= PROBLEM REQUIREMENTS =
The answer must be every line of the records below that contains the word "none", copied out.

=====

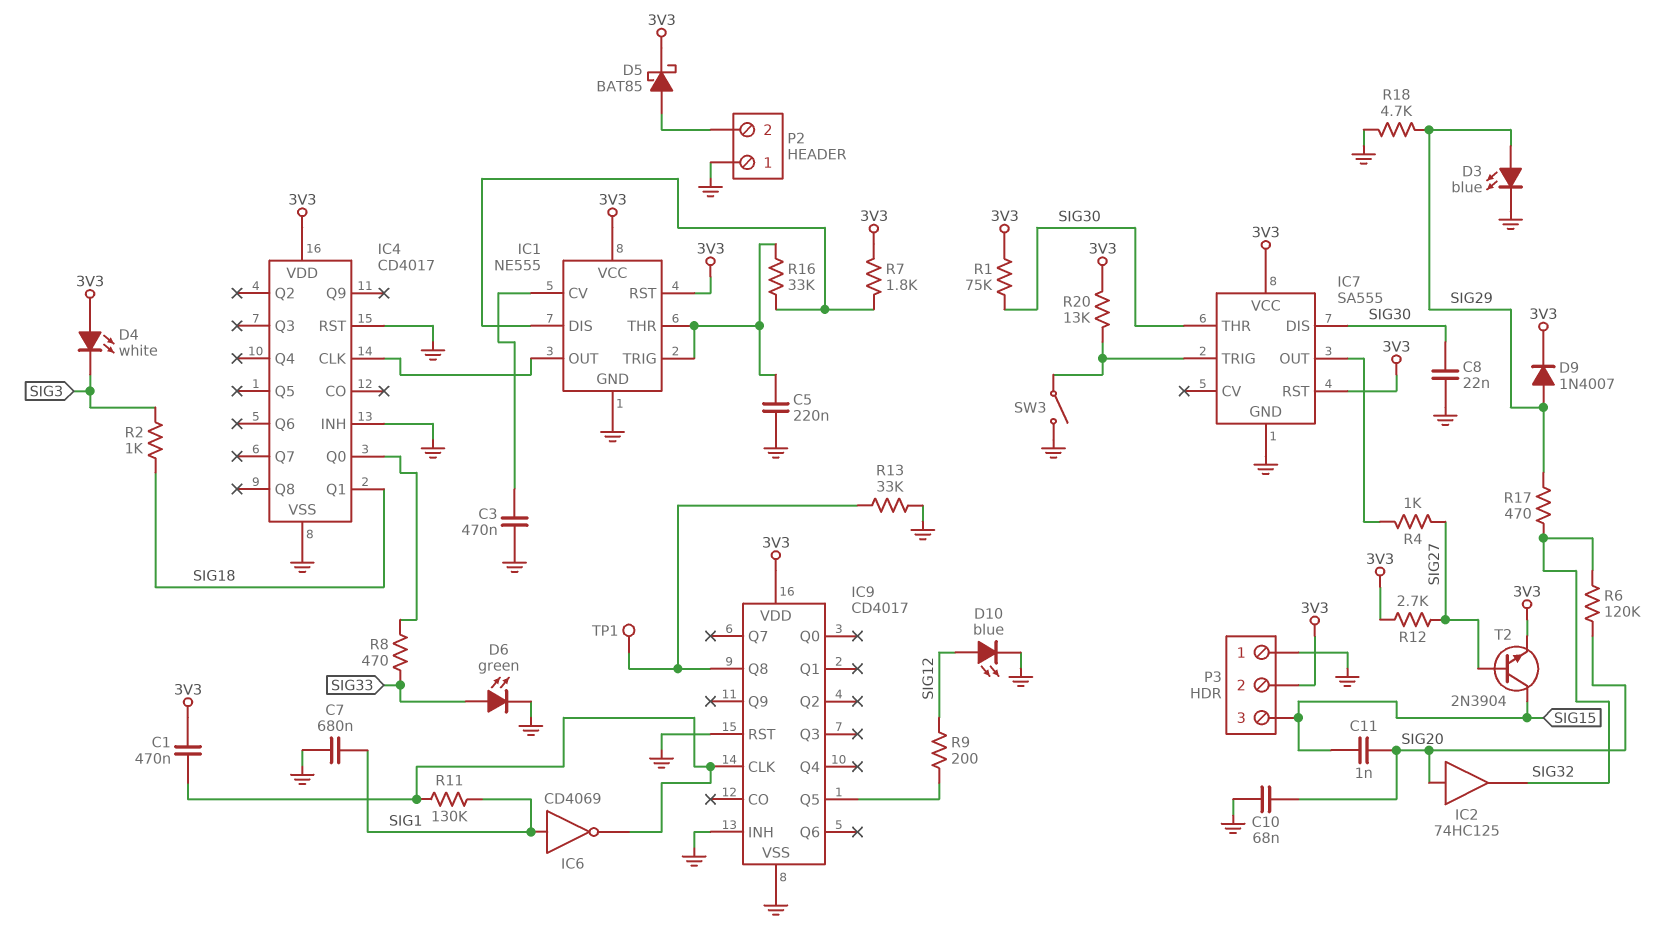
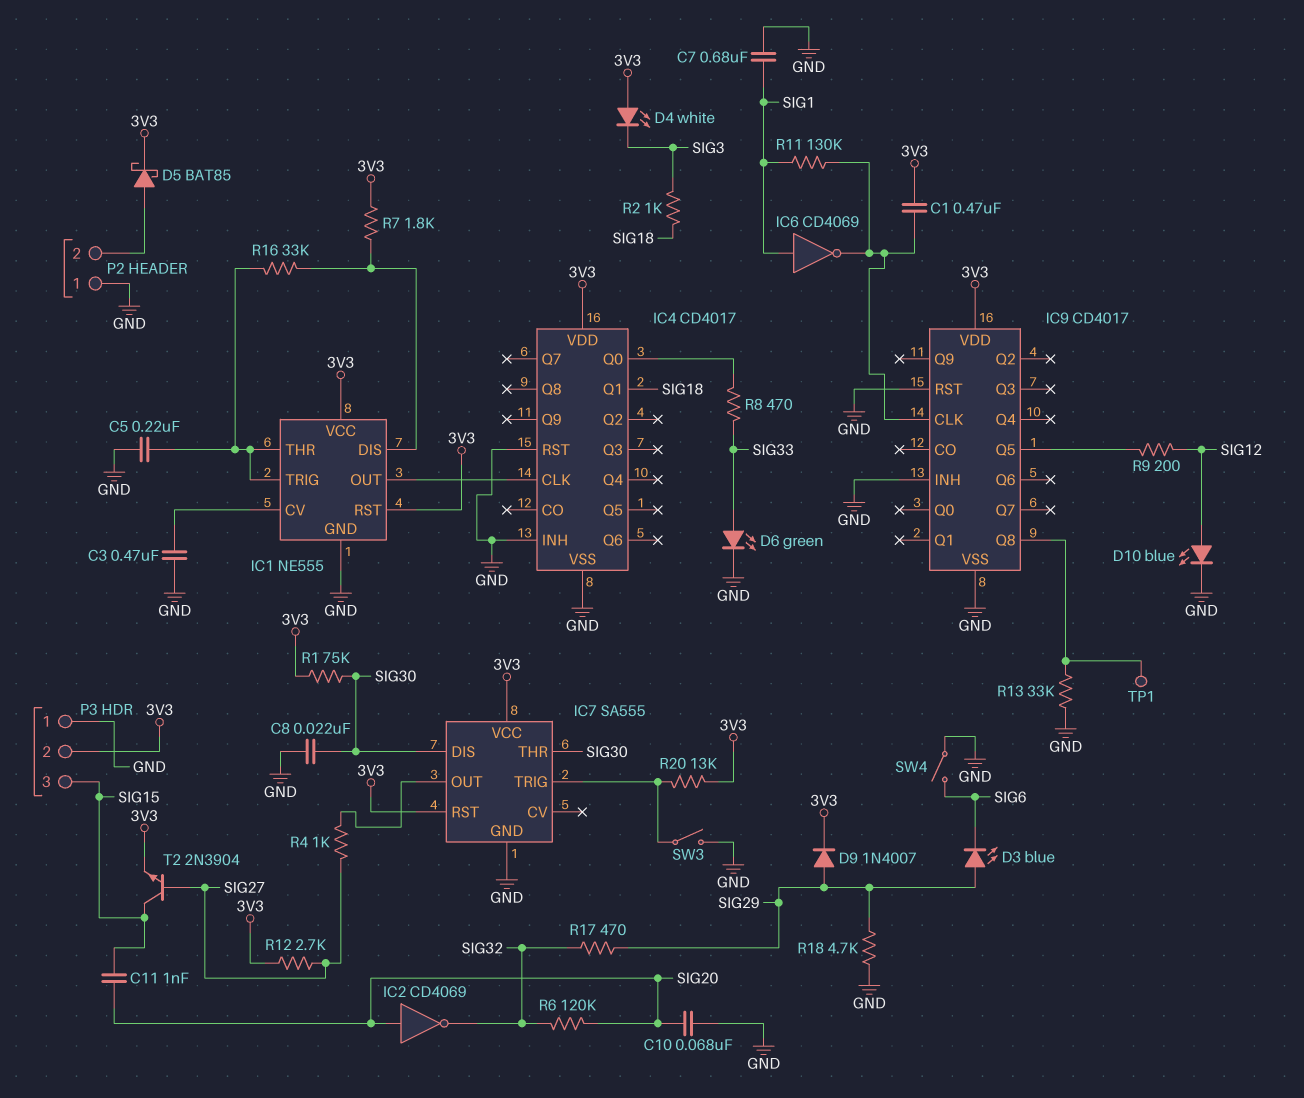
D3: LED blue (A SIG29, K GND) -> LED blue (A SIG29, K SIG6)
IC2: buffer 74HC125 (in SIG20, out SIG32) -> NOT CD4069 (in SIG20, out SIG32)
SW4: none -> switch (GND, SIG6)

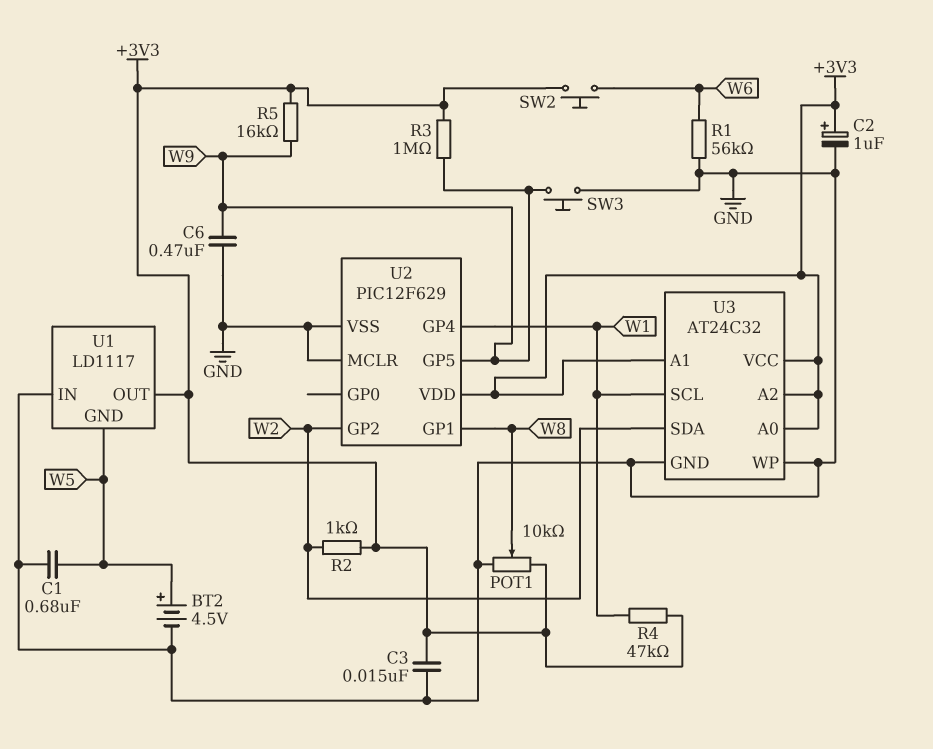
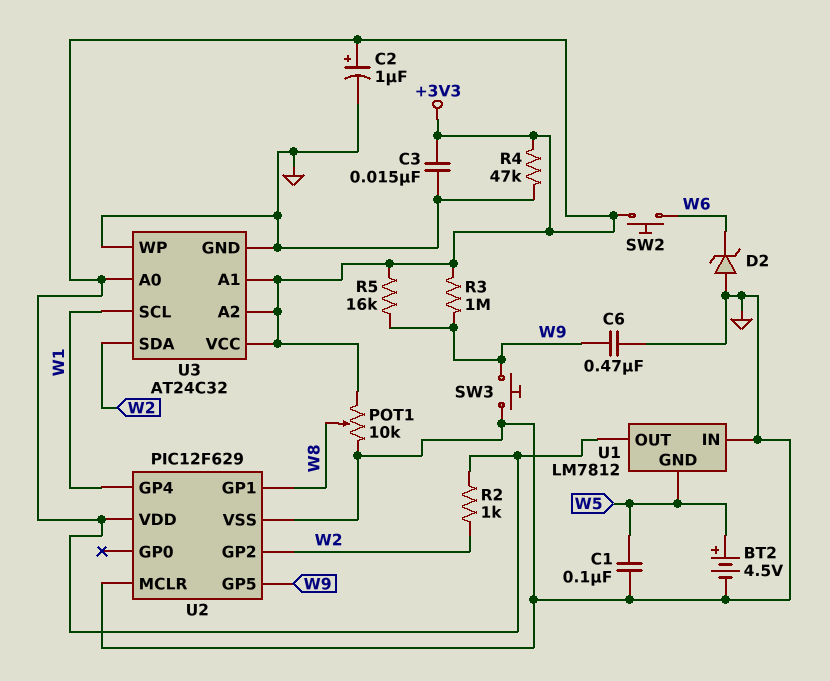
C1: 680nF (GND, W5) -> 100nF (GND, W5)
D2: none -> zener (A GND, K W6)
R1: 56k (GND, W6) -> none
R4: 47k (+3V3, W1) -> 47k (+3V3, GND)
U1: LD1117 -> LM7812

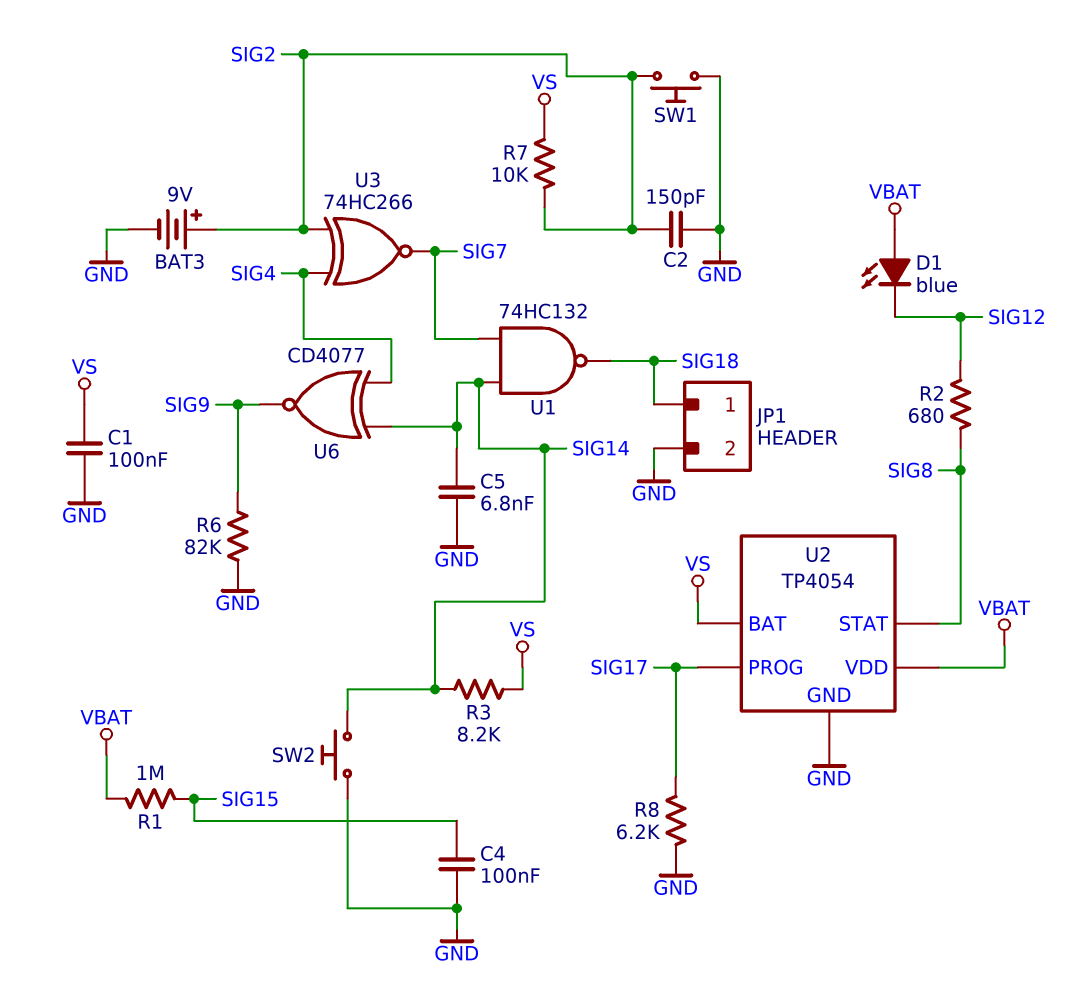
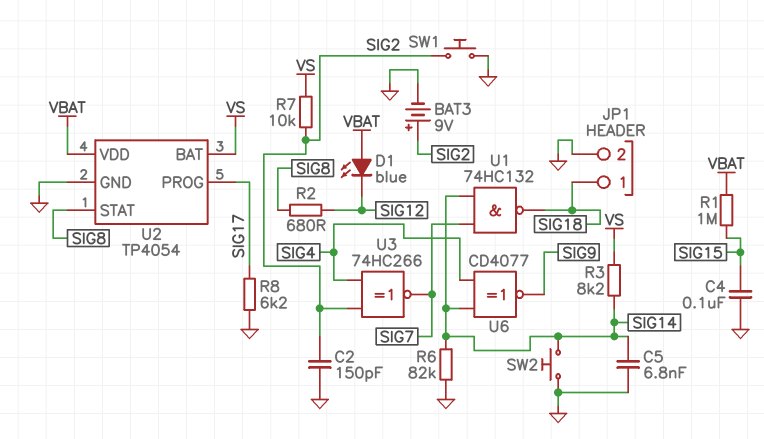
C1: 100nF (GND, VS) -> none
R6: 82k (GND, SIG9) -> 82k (GND, SIG14)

=====

= YOUR RESPONSE =
SW4: none -> switch (GND, SIG6)
D2: none -> zener (A GND, K W6)
R1: 56k (GND, W6) -> none
C1: 100nF (GND, VS) -> none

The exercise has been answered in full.